### [Data for this task]

■ ■ ■ ■

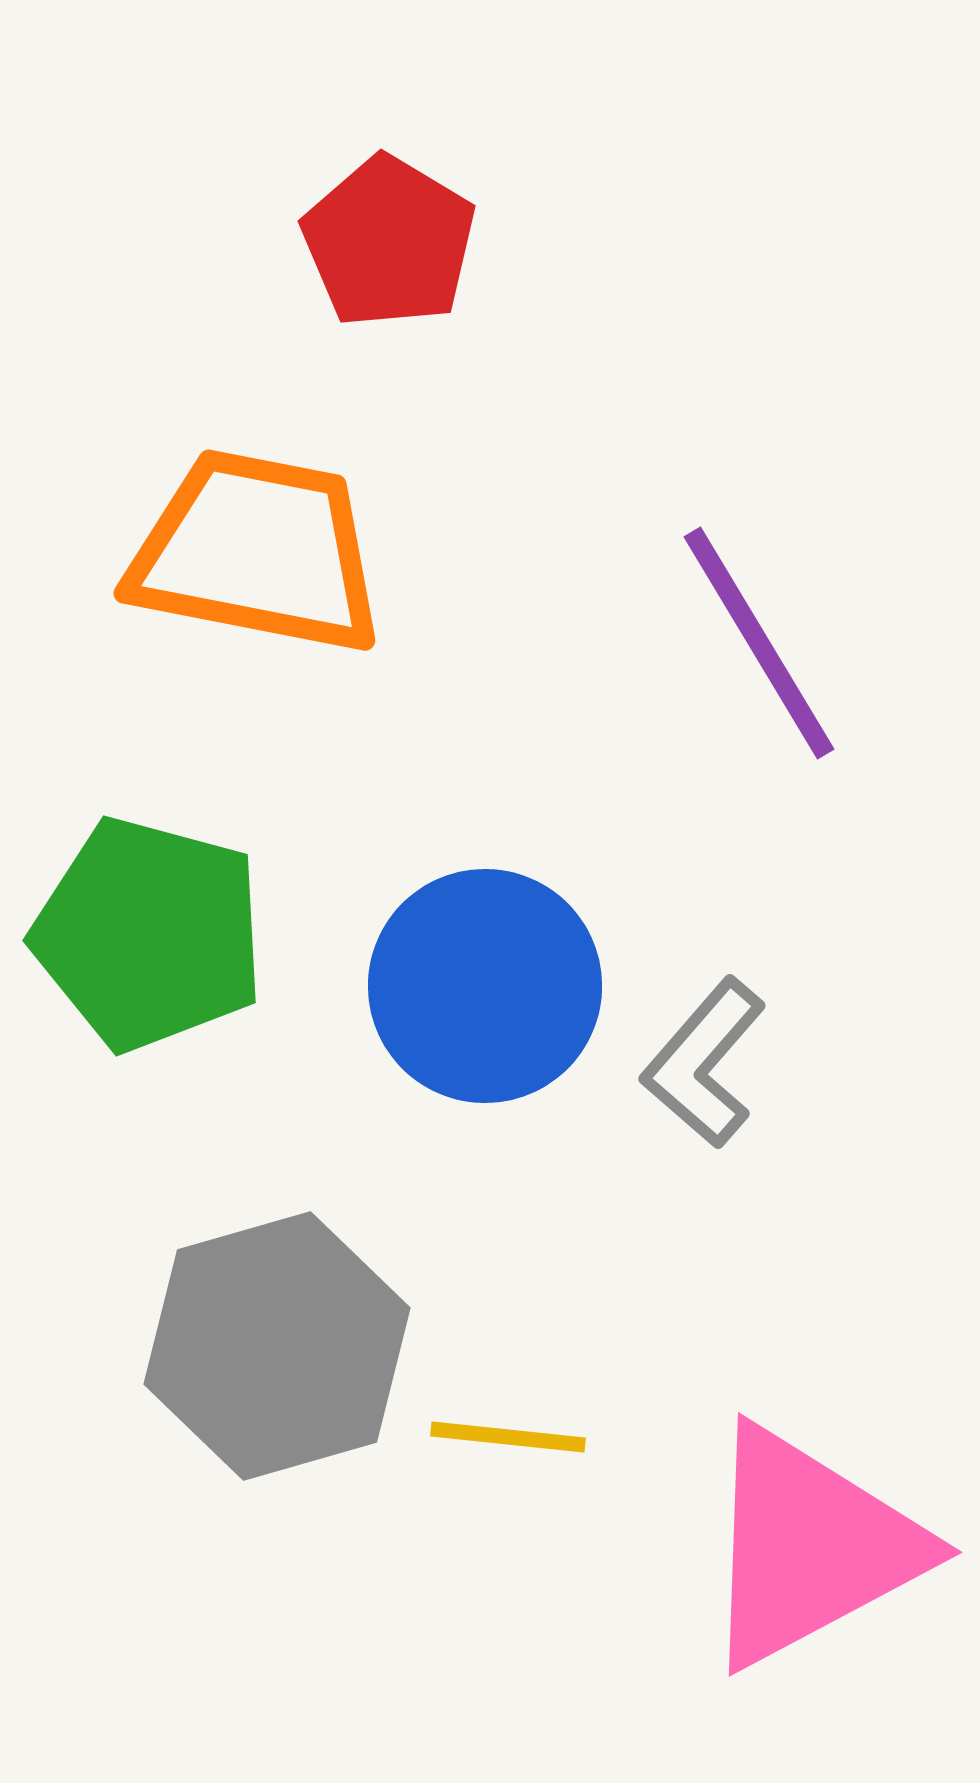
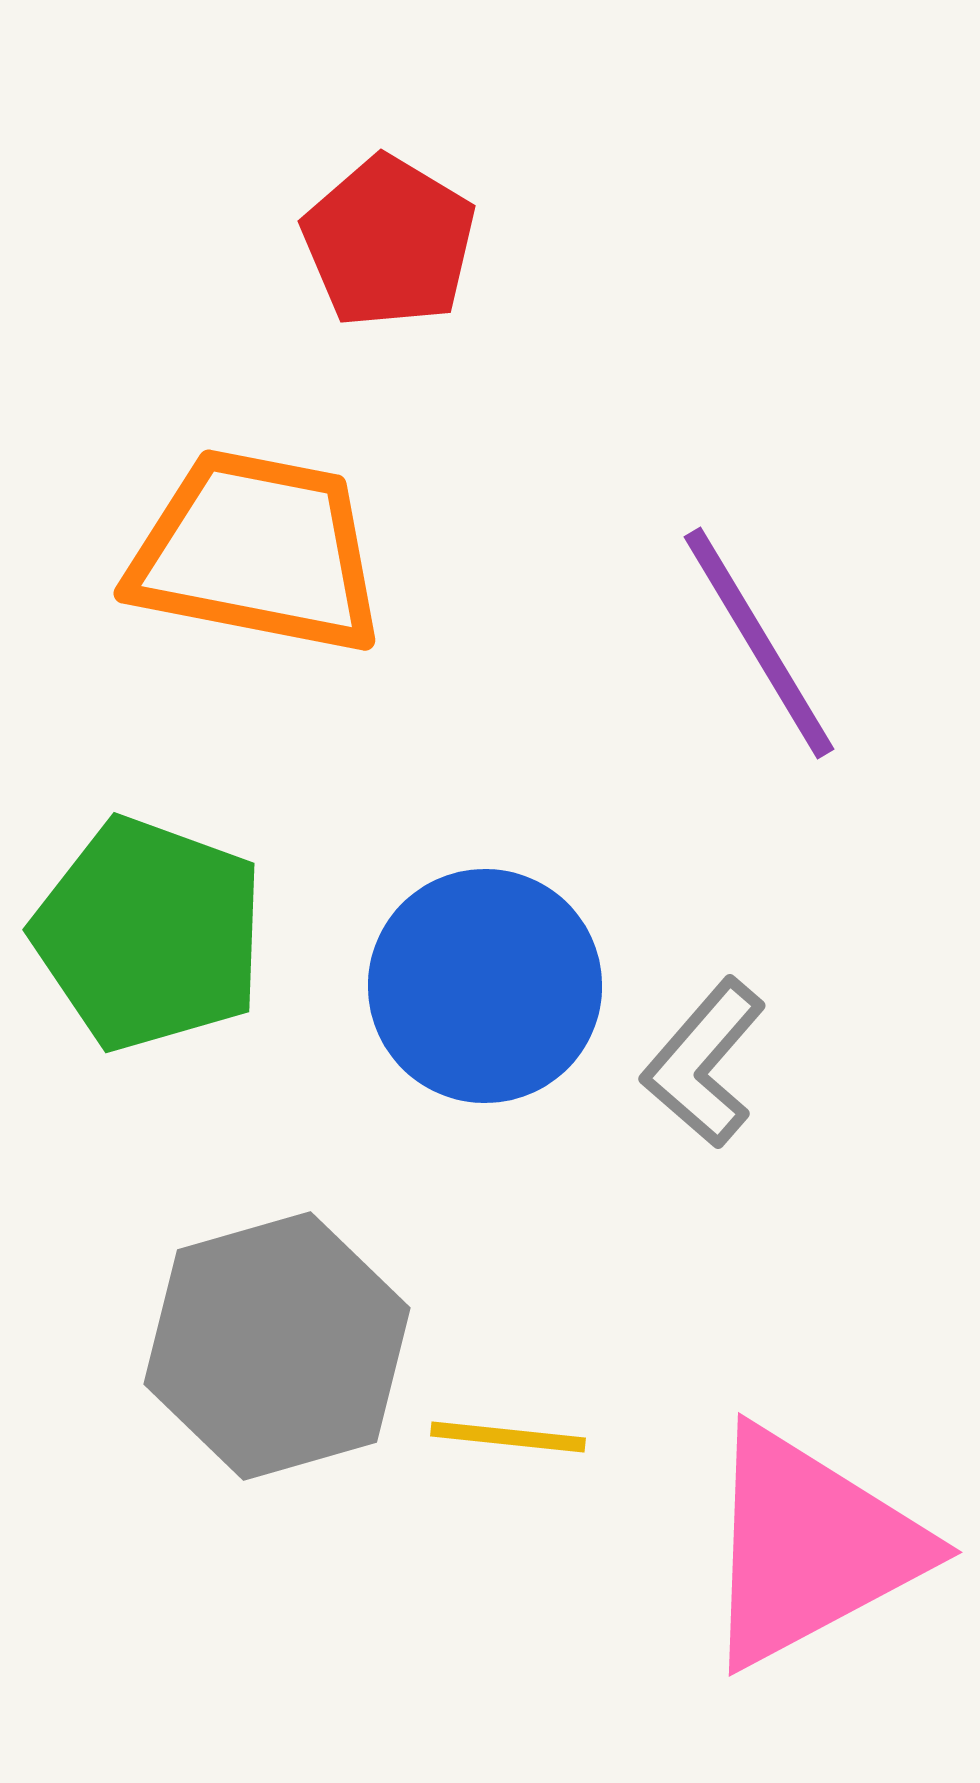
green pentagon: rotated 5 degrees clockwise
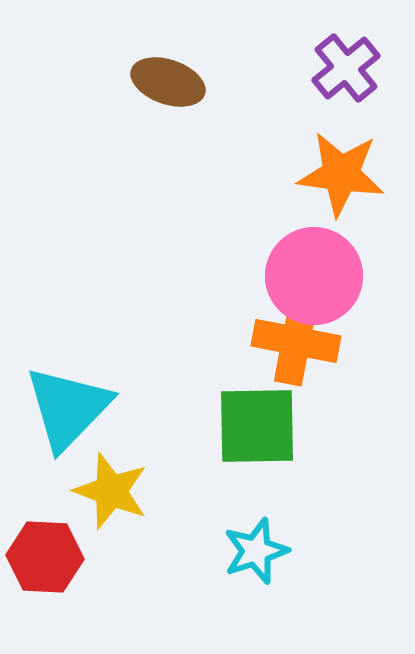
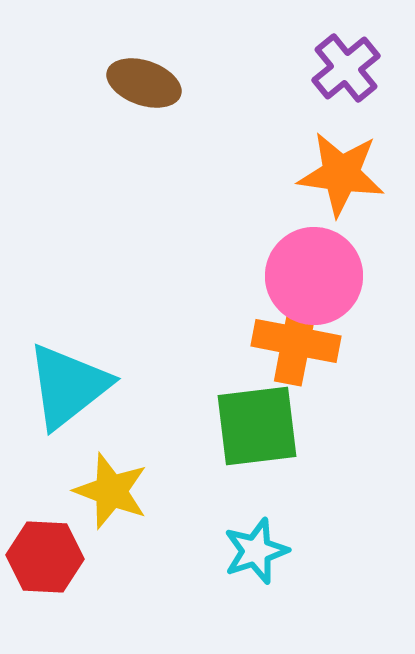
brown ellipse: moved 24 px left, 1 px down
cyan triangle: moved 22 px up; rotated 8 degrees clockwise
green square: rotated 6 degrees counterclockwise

■ ■ ■ ■

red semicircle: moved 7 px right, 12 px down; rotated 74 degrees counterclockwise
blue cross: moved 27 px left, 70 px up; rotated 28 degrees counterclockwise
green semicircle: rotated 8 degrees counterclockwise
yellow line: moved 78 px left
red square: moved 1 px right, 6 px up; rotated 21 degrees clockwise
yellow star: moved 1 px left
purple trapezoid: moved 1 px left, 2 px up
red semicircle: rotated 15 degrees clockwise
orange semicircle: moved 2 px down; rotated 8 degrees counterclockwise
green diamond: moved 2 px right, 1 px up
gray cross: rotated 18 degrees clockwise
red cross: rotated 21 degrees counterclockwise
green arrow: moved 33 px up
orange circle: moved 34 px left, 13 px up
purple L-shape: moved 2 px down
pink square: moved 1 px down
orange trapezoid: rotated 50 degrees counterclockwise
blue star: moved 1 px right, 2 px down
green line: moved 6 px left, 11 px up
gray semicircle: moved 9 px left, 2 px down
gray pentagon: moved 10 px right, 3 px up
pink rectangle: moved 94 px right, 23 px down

■ ■ ■ ■

### [Task directions]
Find and copy each line above holding "right".

### [Exercise result]
red semicircle: moved 7 px right, 12 px down; rotated 74 degrees counterclockwise
red square: moved 1 px right, 6 px up; rotated 21 degrees clockwise
green diamond: moved 2 px right, 1 px up
blue star: moved 1 px right, 2 px down
gray pentagon: moved 10 px right, 3 px up
pink rectangle: moved 94 px right, 23 px down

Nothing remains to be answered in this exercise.